» Work request
Set down nothing except the lines starting at the one with "(351, 316) = (461, 308): orange" and ending at the final line of the material, each word for word.

» Input records
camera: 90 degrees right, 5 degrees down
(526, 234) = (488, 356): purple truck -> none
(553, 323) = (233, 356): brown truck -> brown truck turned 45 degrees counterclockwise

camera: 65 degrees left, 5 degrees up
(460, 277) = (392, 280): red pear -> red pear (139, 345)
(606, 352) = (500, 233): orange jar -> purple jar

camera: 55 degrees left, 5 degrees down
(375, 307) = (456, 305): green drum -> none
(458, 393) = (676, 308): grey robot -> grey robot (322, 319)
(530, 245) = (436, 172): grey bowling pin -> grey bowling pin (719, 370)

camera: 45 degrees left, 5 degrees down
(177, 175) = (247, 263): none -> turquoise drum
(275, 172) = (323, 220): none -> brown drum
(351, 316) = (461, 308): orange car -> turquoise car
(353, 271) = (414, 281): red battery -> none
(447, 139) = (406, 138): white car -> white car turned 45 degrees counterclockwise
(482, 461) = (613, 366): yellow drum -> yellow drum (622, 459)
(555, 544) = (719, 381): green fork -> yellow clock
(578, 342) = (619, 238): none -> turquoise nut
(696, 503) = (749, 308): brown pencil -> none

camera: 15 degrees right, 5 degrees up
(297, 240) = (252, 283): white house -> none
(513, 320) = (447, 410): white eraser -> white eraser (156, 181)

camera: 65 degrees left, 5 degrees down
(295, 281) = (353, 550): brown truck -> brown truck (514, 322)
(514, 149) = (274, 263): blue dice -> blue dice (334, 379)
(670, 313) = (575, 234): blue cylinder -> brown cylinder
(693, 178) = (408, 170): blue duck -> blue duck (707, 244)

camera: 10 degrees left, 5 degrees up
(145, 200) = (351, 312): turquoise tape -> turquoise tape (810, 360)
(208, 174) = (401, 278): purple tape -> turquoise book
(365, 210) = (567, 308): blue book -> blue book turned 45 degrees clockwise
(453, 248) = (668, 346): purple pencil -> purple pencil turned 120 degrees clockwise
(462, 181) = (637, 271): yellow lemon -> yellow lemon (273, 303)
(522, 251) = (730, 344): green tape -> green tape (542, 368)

» Response for this exercise
(351, 316) = (461, 308): orange car -> turquoise car
(353, 271) = (414, 281): red battery -> none
(447, 139) = (406, 138): white car -> white car turned 45 degrees counterclockwise
(482, 461) = (613, 366): yellow drum -> yellow drum (622, 459)
(555, 544) = (719, 381): green fork -> yellow clock
(578, 342) = (619, 238): none -> turquoise nut
(696, 503) = (749, 308): brown pencil -> none

camera: 15 degrees right, 5 degrees up
(297, 240) = (252, 283): white house -> none
(513, 320) = (447, 410): white eraser -> white eraser (156, 181)

camera: 65 degrees left, 5 degrees down
(295, 281) = (353, 550): brown truck -> brown truck (514, 322)
(514, 149) = (274, 263): blue dice -> blue dice (334, 379)
(670, 313) = (575, 234): blue cylinder -> brown cylinder
(693, 178) = (408, 170): blue duck -> blue duck (707, 244)

camera: 10 degrees left, 5 degrees up
(145, 200) = (351, 312): turquoise tape -> turquoise tape (810, 360)
(208, 174) = (401, 278): purple tape -> turquoise book
(365, 210) = (567, 308): blue book -> blue book turned 45 degrees clockwise
(453, 248) = (668, 346): purple pencil -> purple pencil turned 120 degrees clockwise
(462, 181) = (637, 271): yellow lemon -> yellow lemon (273, 303)
(522, 251) = (730, 344): green tape -> green tape (542, 368)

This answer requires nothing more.